EXERCISE.
Repeat each entry below exactly, omitting any picture it holds.

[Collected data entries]
──────────────────────────────

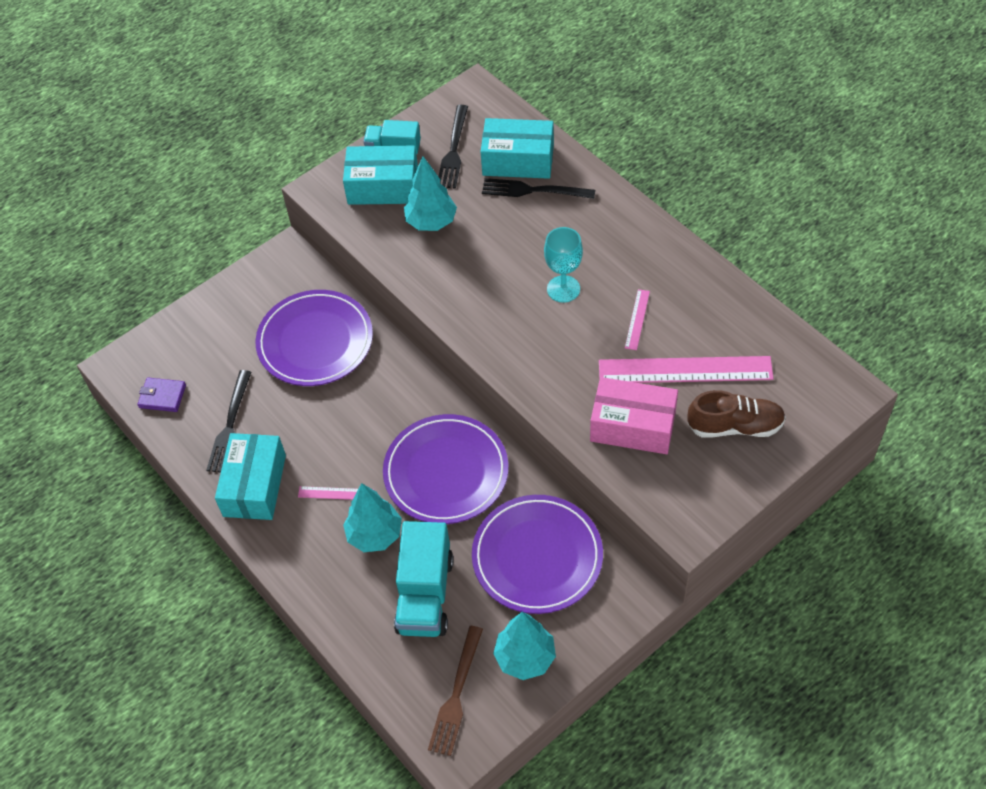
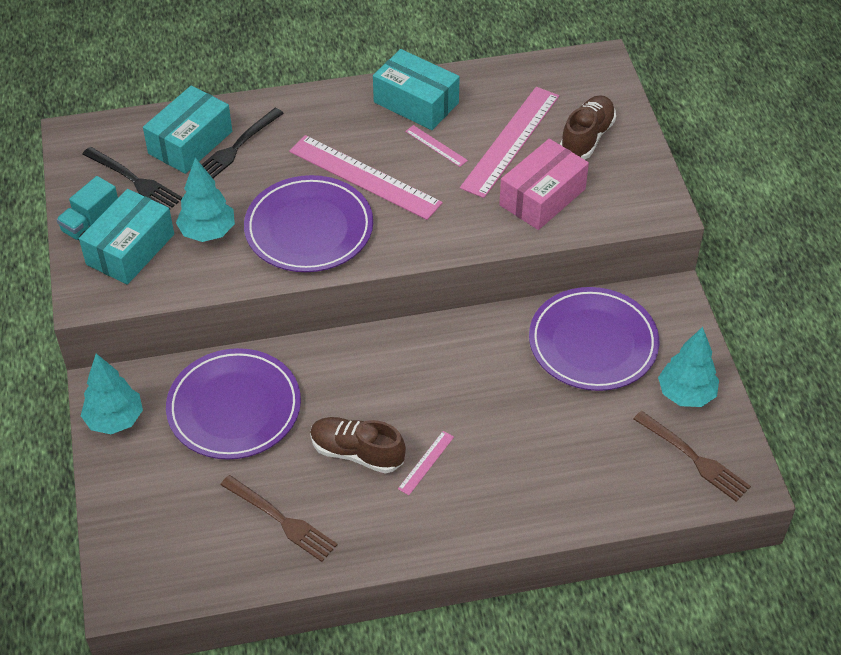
camera: 65 degrees left, 5 degrees down
purple wallet [137,378,186,412] -> none
black fork [206,370,251,472] -> brown fork [220,475,337,562]
turquoise box [215,433,286,520] -> turquoise box moved to [373,49,460,130]
turquoise tree [343,483,402,552] -> turquoise tree moved to [81,354,143,434]
purple plate [383,414,509,524] -> purple plate moved to [244,175,373,272]
turquoise truck [394,521,454,637] -> none
turquoise goblet [544,227,583,303] -> pink ruler [289,135,443,220]
none -> brown shoe [310,417,406,473]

──────────────────────────────

TASK OUTPUT.
camera: 65 degrees left, 5 degrees down
purple wallet [137,378,186,412] -> none
black fork [206,370,251,472] -> brown fork [220,475,337,562]
turquoise box [215,433,286,520] -> turquoise box moved to [373,49,460,130]
turquoise tree [343,483,402,552] -> turquoise tree moved to [81,354,143,434]
purple plate [383,414,509,524] -> purple plate moved to [244,175,373,272]
turquoise truck [394,521,454,637] -> none
turquoise goblet [544,227,583,303] -> pink ruler [289,135,443,220]
none -> brown shoe [310,417,406,473]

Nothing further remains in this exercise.